- _Your instructions_
Select from the records below every line that has the word "gray" in it.

- _Study material_
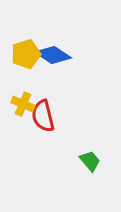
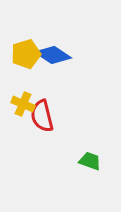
red semicircle: moved 1 px left
green trapezoid: rotated 30 degrees counterclockwise
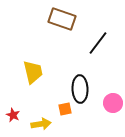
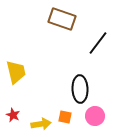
yellow trapezoid: moved 17 px left
pink circle: moved 18 px left, 13 px down
orange square: moved 8 px down; rotated 24 degrees clockwise
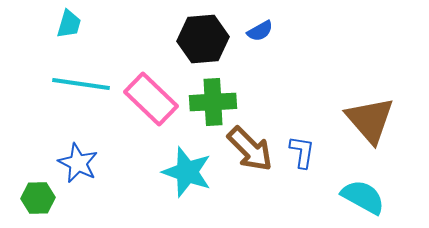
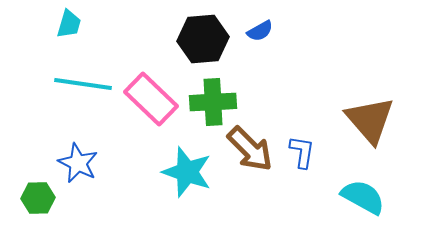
cyan line: moved 2 px right
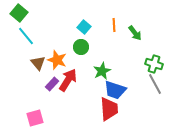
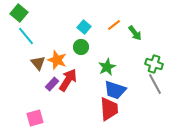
orange line: rotated 56 degrees clockwise
green star: moved 5 px right, 4 px up
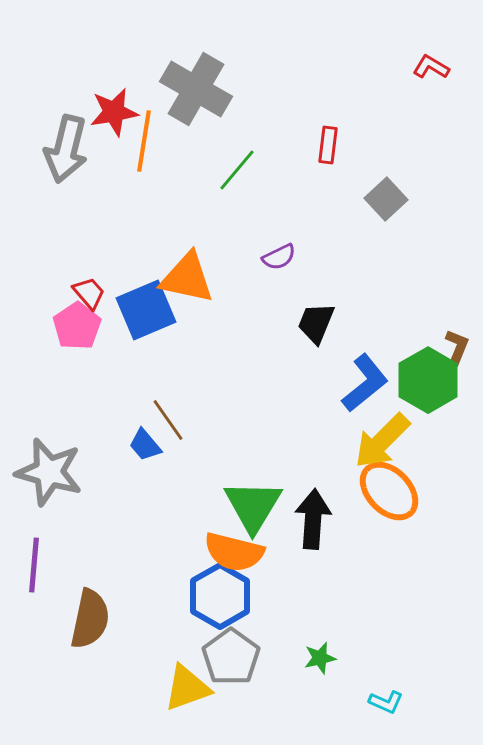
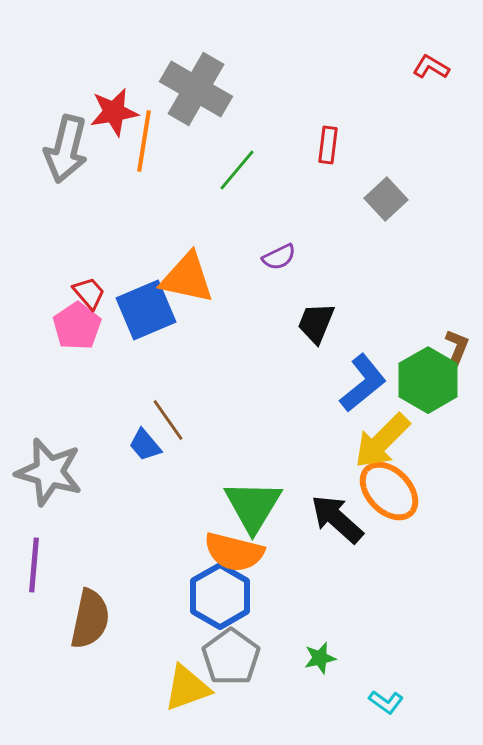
blue L-shape: moved 2 px left
black arrow: moved 24 px right; rotated 52 degrees counterclockwise
cyan L-shape: rotated 12 degrees clockwise
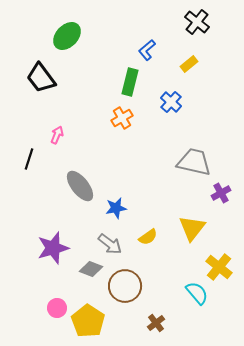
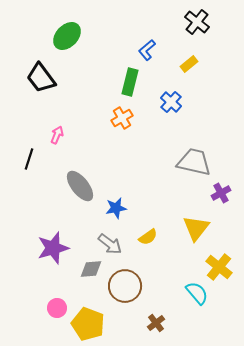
yellow triangle: moved 4 px right
gray diamond: rotated 25 degrees counterclockwise
yellow pentagon: moved 3 px down; rotated 12 degrees counterclockwise
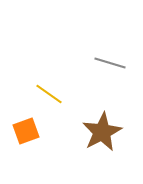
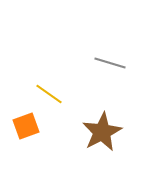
orange square: moved 5 px up
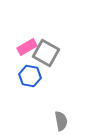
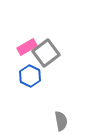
gray square: rotated 24 degrees clockwise
blue hexagon: rotated 15 degrees clockwise
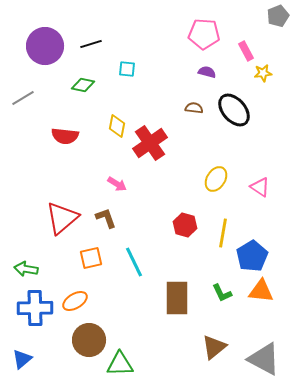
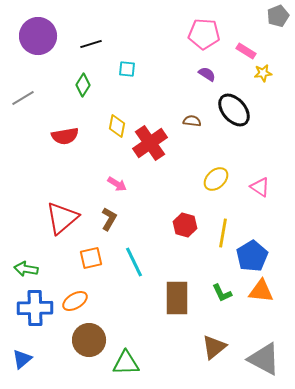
purple circle: moved 7 px left, 10 px up
pink rectangle: rotated 30 degrees counterclockwise
purple semicircle: moved 2 px down; rotated 18 degrees clockwise
green diamond: rotated 70 degrees counterclockwise
brown semicircle: moved 2 px left, 13 px down
red semicircle: rotated 16 degrees counterclockwise
yellow ellipse: rotated 15 degrees clockwise
brown L-shape: moved 3 px right, 1 px down; rotated 50 degrees clockwise
green triangle: moved 6 px right, 1 px up
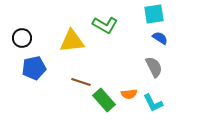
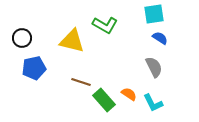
yellow triangle: rotated 20 degrees clockwise
orange semicircle: rotated 140 degrees counterclockwise
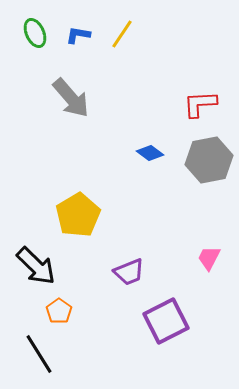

- _Response_
gray diamond: rotated 25 degrees counterclockwise
gray square: rotated 24 degrees clockwise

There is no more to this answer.